Return the listing below exactly. Leave its pictures out.

SUPPLIED MATERIAL section start

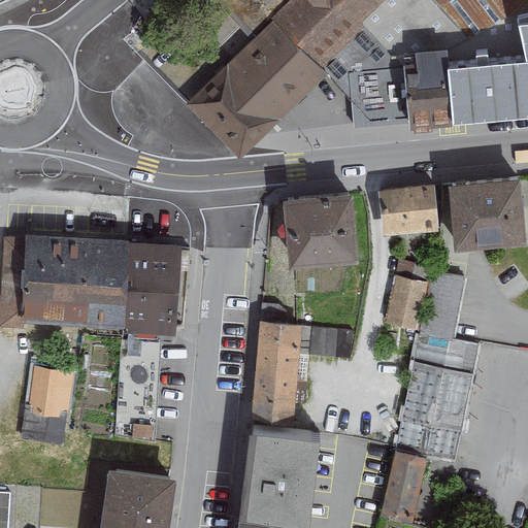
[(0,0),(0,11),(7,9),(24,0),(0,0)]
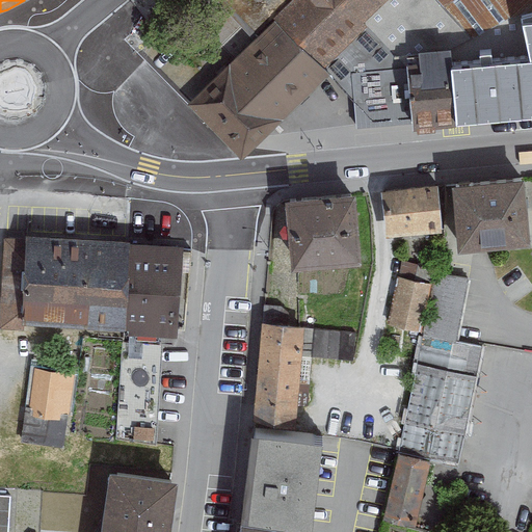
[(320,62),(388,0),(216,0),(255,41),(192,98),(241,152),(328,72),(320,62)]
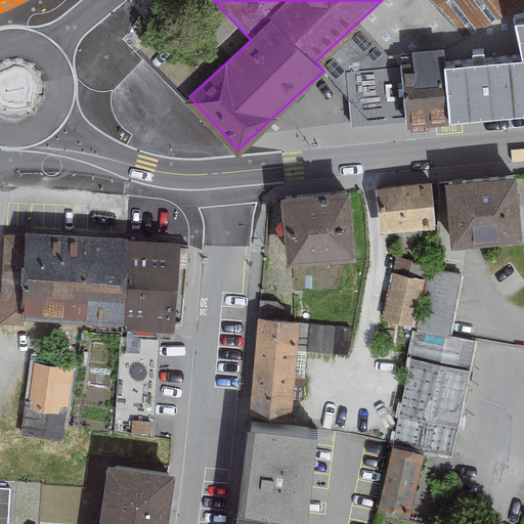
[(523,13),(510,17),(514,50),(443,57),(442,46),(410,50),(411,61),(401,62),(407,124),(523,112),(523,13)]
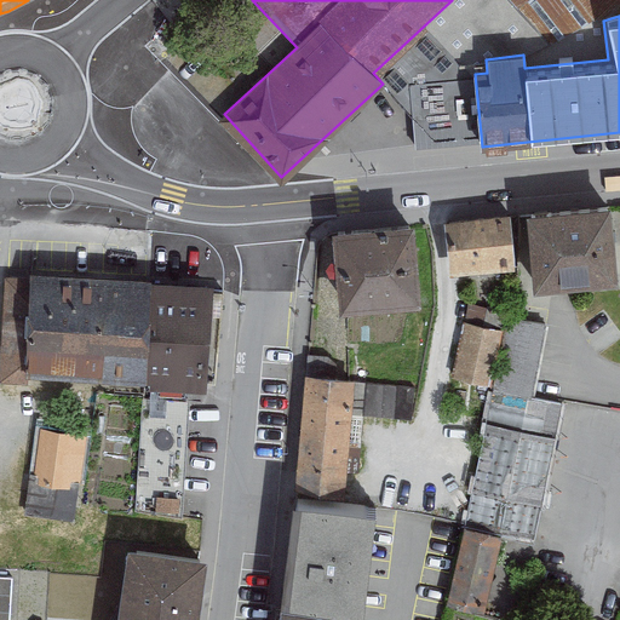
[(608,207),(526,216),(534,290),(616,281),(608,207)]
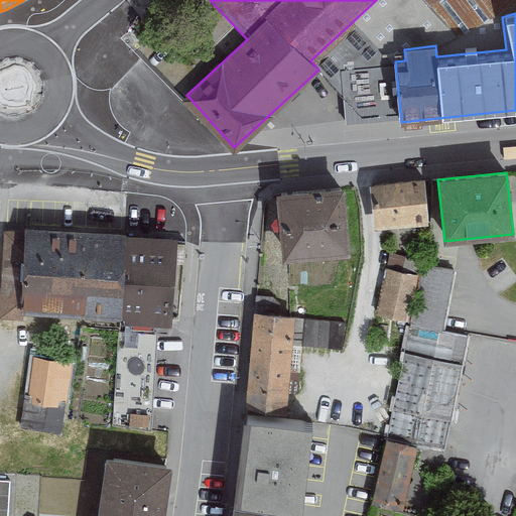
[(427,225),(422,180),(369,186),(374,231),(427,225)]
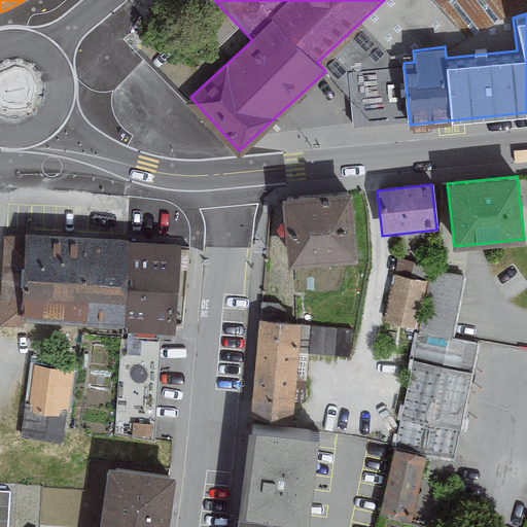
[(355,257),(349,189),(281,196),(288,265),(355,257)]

SUPPLIED MATERIAL section end

▶ OUTPUT FOR THIS EXERCISE:
[(0,0),(0,11),(7,9),(24,0),(0,0)]
[(320,62),(388,0),(216,0),(255,41),(192,98),(241,152),(328,72),(320,62)]
[(523,13),(510,17),(514,50),(443,57),(442,46),(410,50),(411,61),(401,62),(407,124),(523,112),(523,13)]
[(608,207),(526,216),(534,290),(616,281),(608,207)]
[(427,225),(422,180),(369,186),(374,231),(427,225)]
[(355,257),(349,189),(281,196),(288,265),(355,257)]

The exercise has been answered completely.